What to do:
The answer is the exact run of lines in the listing below from the line containing "Note 798: [410,124,638,278]" up to and including the line containing "Note 798: [1068,335,1628,627]", with pictures removed.

Given data:
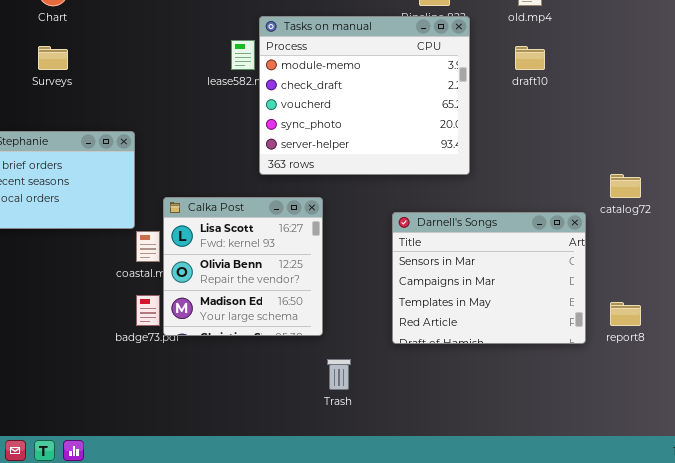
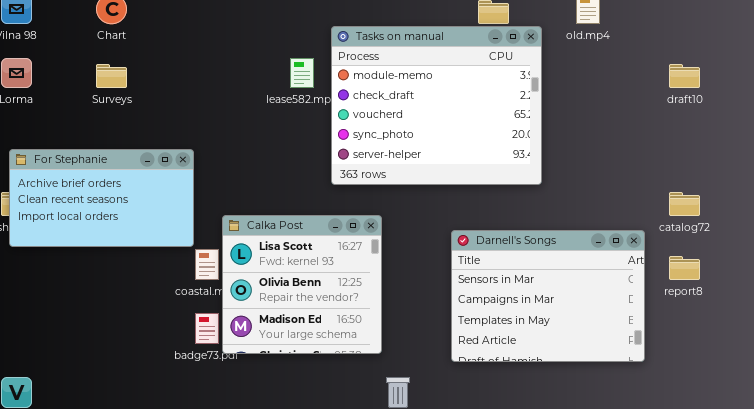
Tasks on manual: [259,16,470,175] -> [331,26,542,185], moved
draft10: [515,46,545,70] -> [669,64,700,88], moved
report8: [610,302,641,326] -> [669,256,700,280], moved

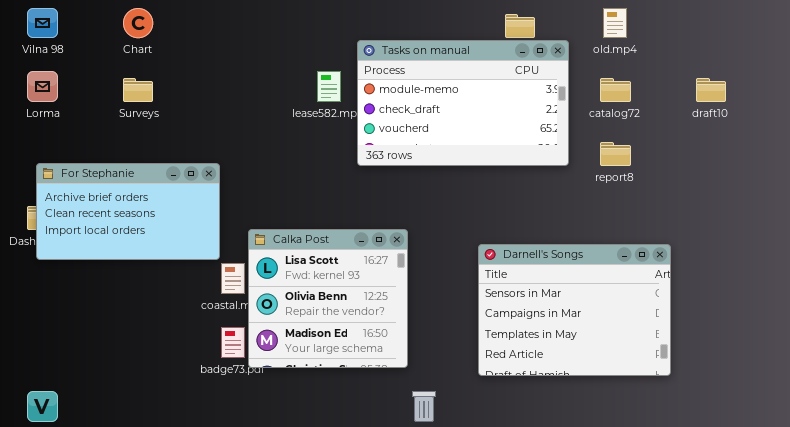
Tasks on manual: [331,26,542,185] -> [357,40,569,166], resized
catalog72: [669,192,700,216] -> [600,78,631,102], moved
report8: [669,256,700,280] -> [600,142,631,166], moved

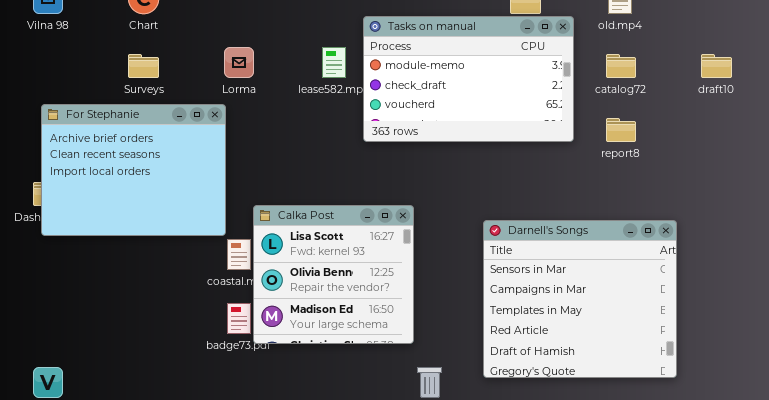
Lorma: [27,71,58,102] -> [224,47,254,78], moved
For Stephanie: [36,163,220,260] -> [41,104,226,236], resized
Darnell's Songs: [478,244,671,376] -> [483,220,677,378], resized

---

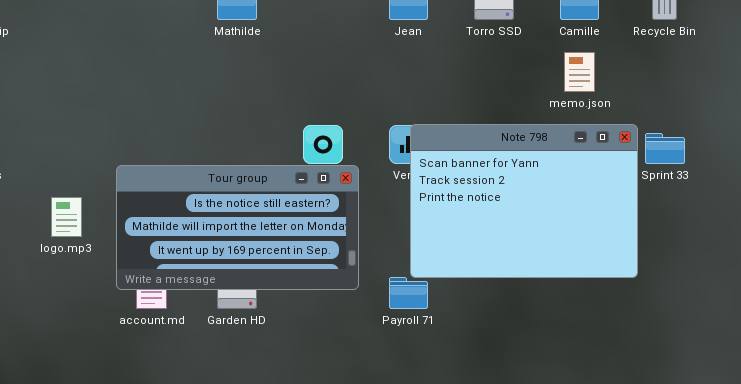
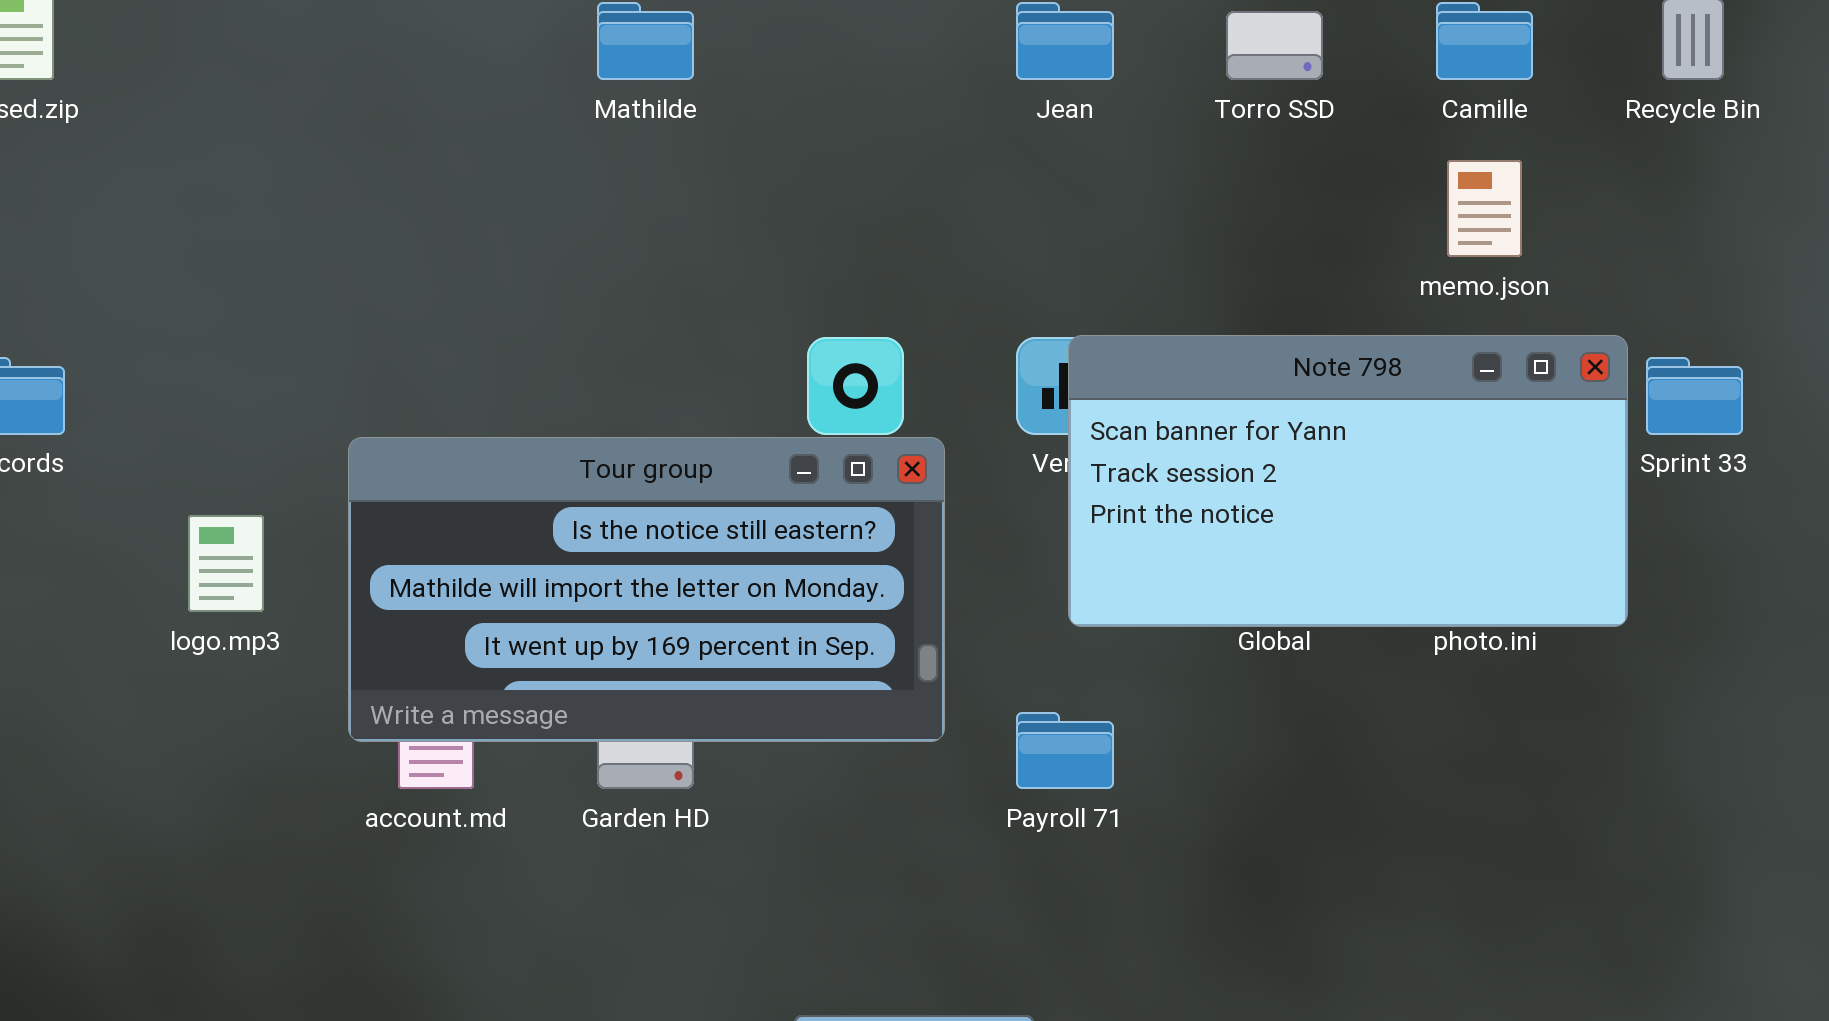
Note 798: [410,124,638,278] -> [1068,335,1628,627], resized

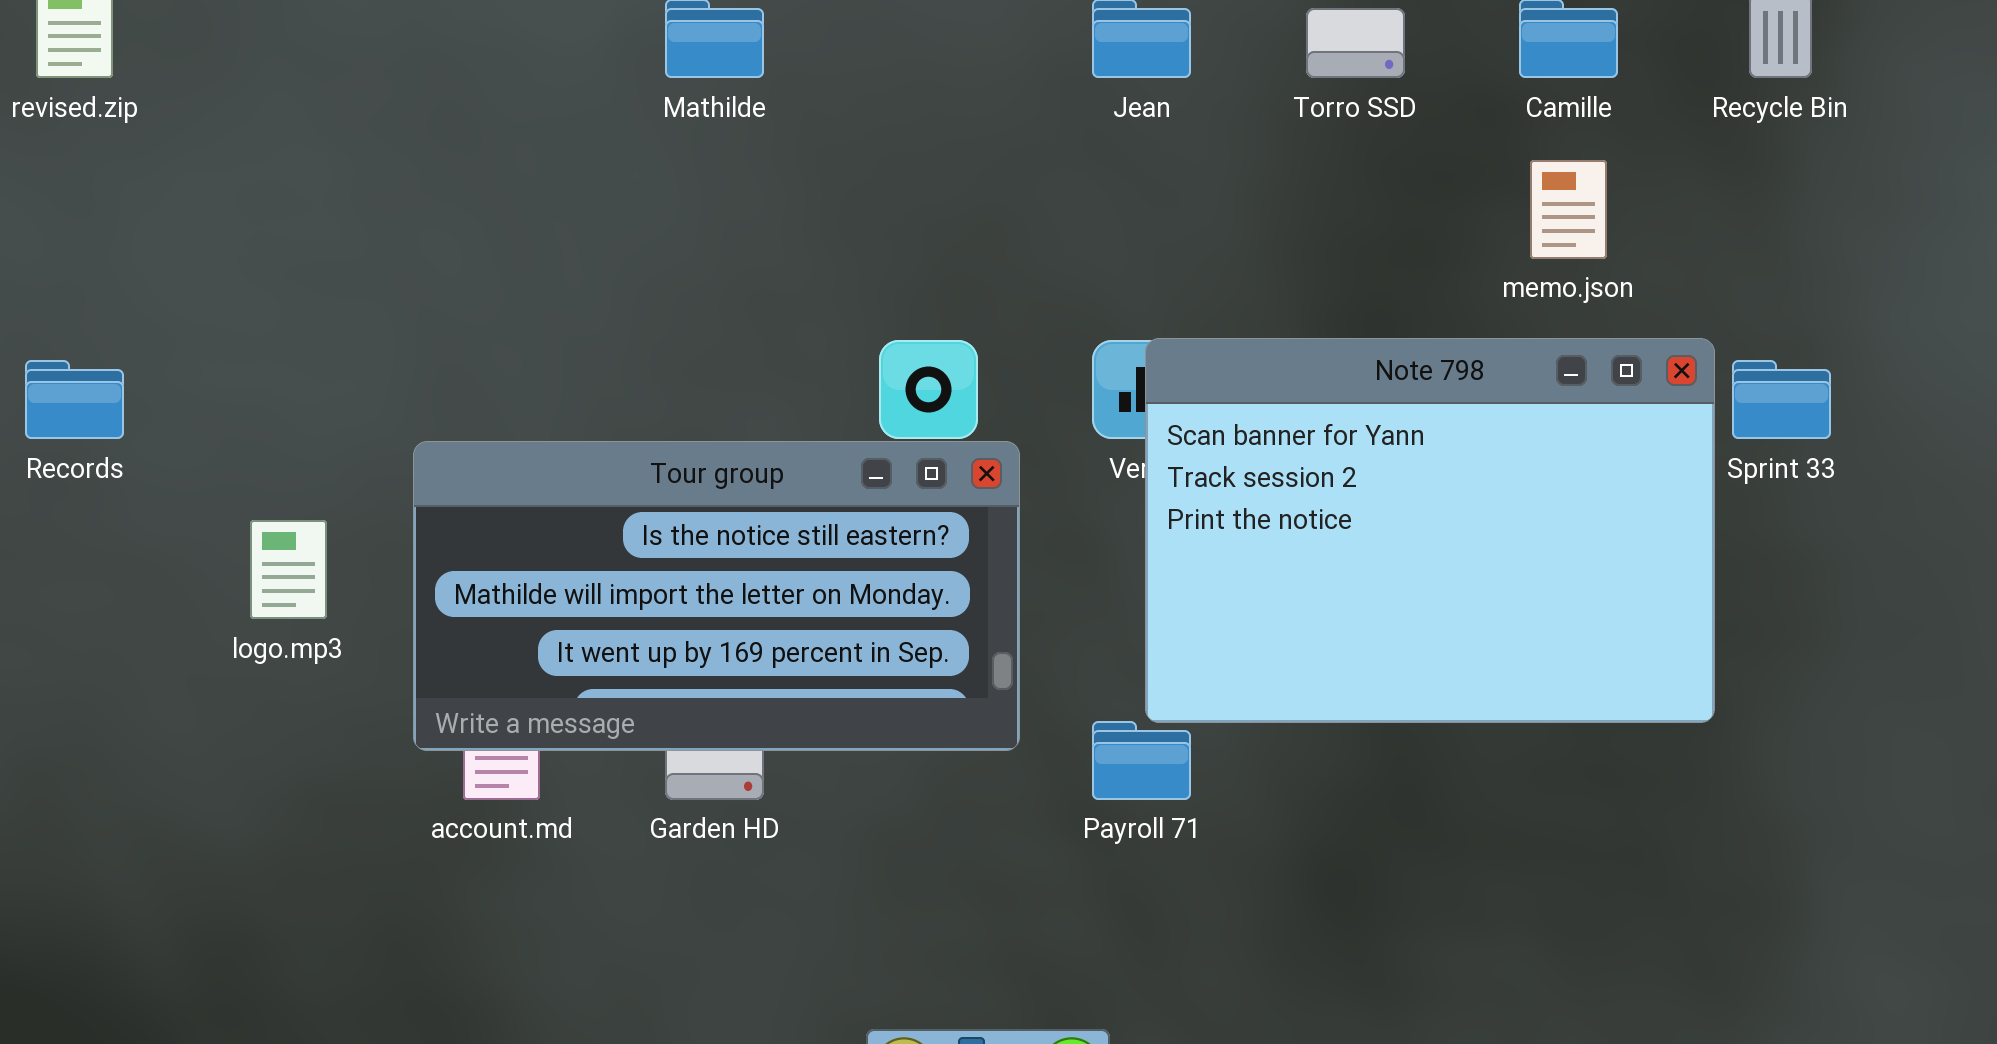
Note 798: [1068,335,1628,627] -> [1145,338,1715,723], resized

Solution to the problem:
Note 798: [410,124,638,278] -> [1068,335,1628,627], resized

Note 798: [1068,335,1628,627] -> [1145,338,1715,723], resized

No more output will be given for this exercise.